### [EXTRACTED ENTRIES]

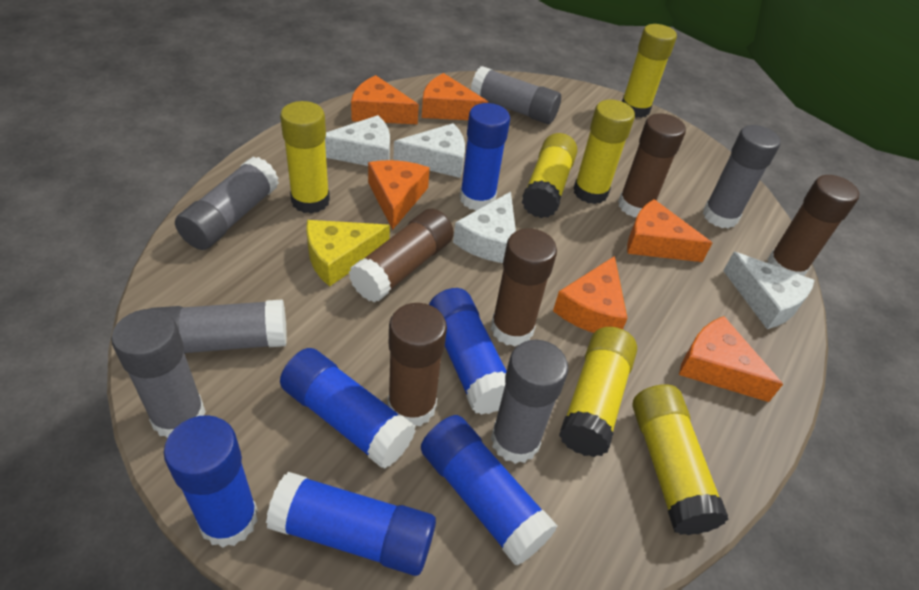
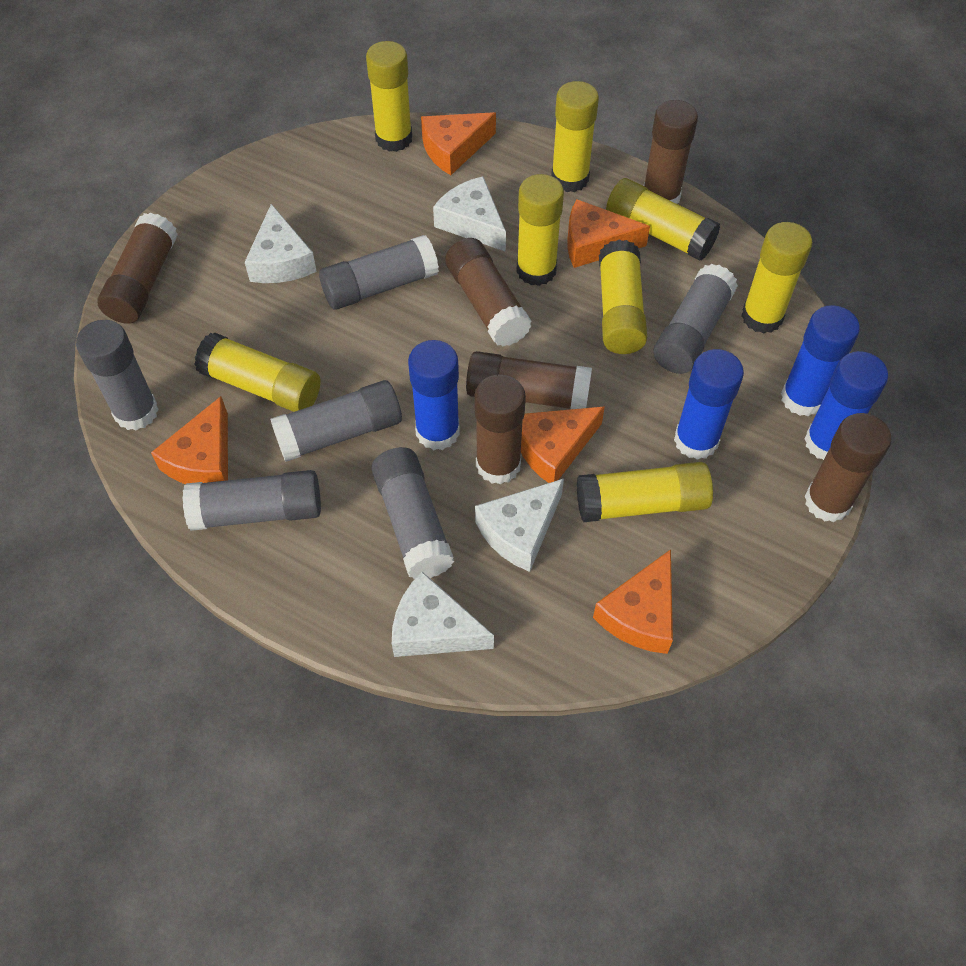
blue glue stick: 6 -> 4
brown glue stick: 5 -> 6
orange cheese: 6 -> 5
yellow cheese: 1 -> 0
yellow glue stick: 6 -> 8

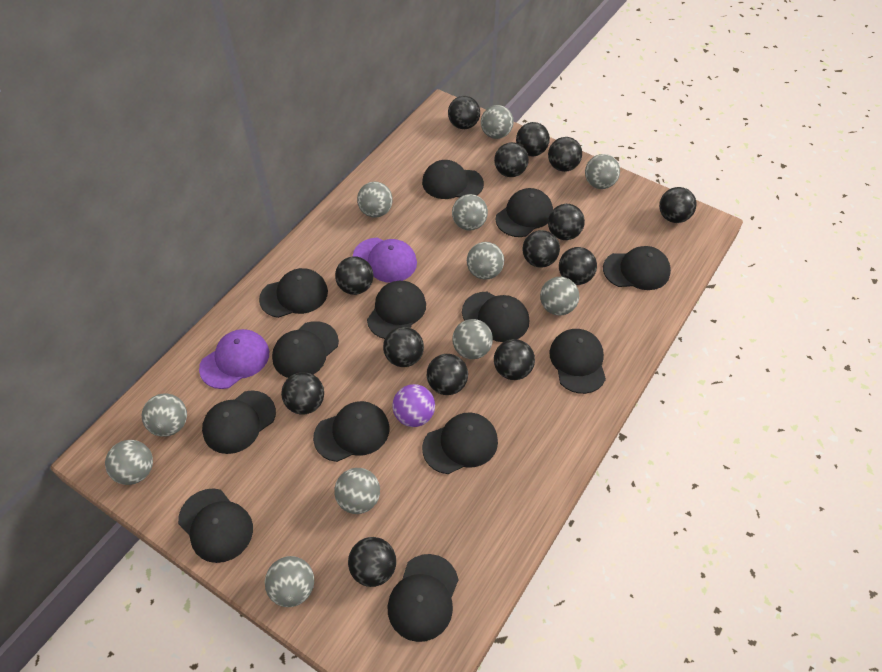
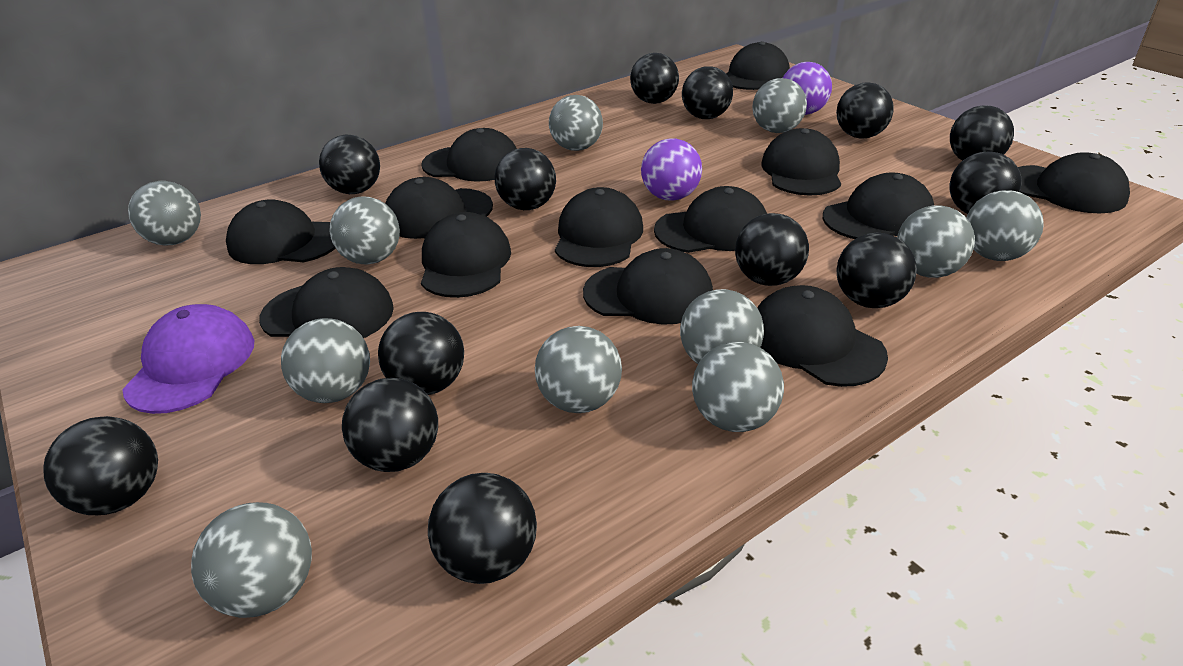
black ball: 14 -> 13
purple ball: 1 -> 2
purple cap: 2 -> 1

### [WHAT YOU SHOULD DO]
Write out every entry again word for word, without any of the pictures.

### [RESULT]
blue glue stick: 6 -> 4
brown glue stick: 5 -> 6
orange cheese: 6 -> 5
yellow cheese: 1 -> 0
yellow glue stick: 6 -> 8

black ball: 14 -> 13
purple ball: 1 -> 2
purple cap: 2 -> 1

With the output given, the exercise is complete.